* Your goal: Although the records contain pictures, repeat only the text of every line exactly.
[[ Data to examine open ]]
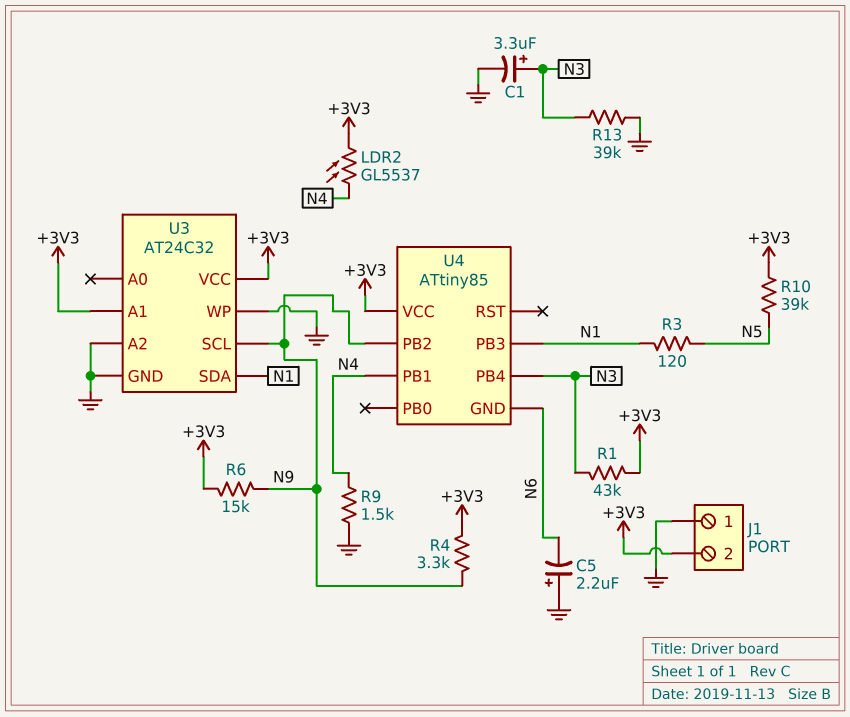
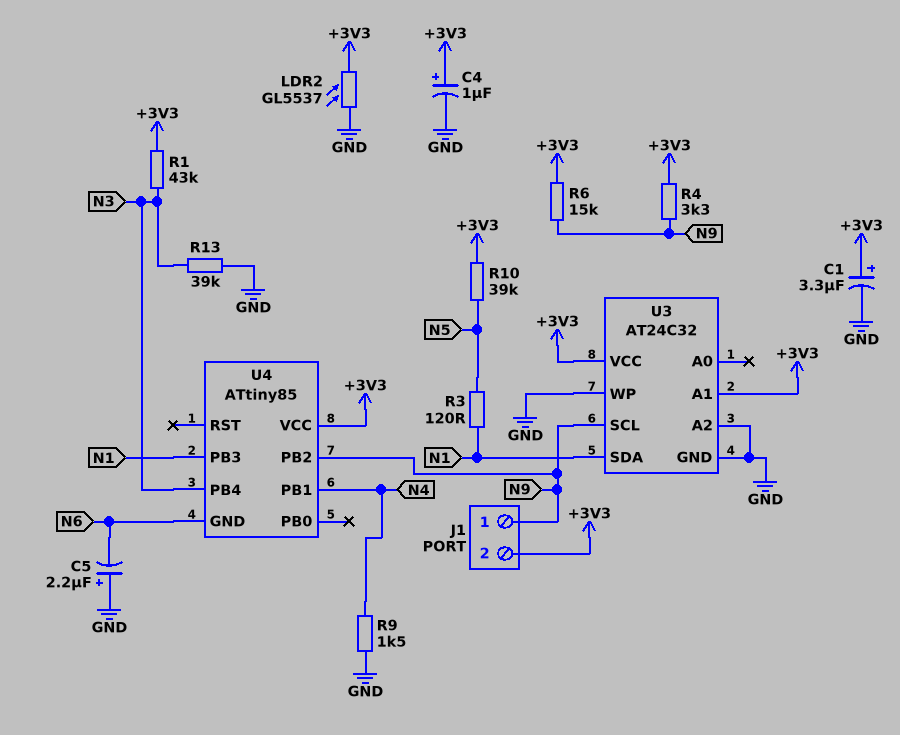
C1: 3.3uF (plus N3, minus GND) -> 3.3uF (plus +3V3, minus GND)
C4: none -> 1uF (plus +3V3, minus GND)
J1 pin 1: GND -> N9
LDR2: GL5537 (+3V3, N4) -> GL5537 (+3V3, GND)

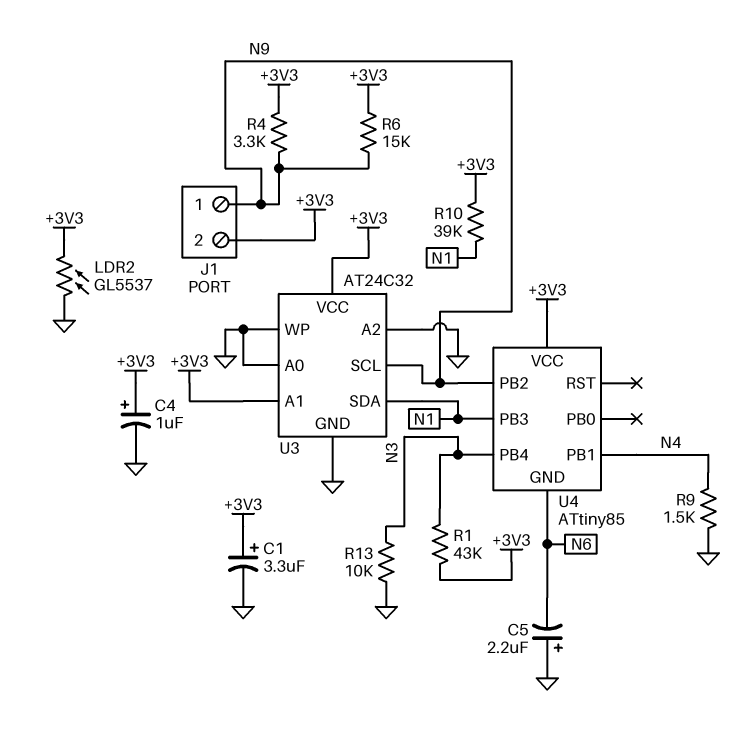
R3: 120 (N1, N5) -> none
R10: 39k (+3V3, N5) -> 39k (+3V3, N1)
R13: 39k (GND, N3) -> 10k (GND, N3)
U3 pin A0: none -> GND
[[ Data to examine closed ]]
* Exercise solution:
C1: 3.3uF (plus N3, minus GND) -> 3.3uF (plus +3V3, minus GND)
C4: none -> 1uF (plus +3V3, minus GND)
J1 pin 1: GND -> N9
LDR2: GL5537 (+3V3, N4) -> GL5537 (+3V3, GND)

R3: 120 (N1, N5) -> none
R10: 39k (+3V3, N5) -> 39k (+3V3, N1)
R13: 39k (GND, N3) -> 10k (GND, N3)
U3 pin A0: none -> GND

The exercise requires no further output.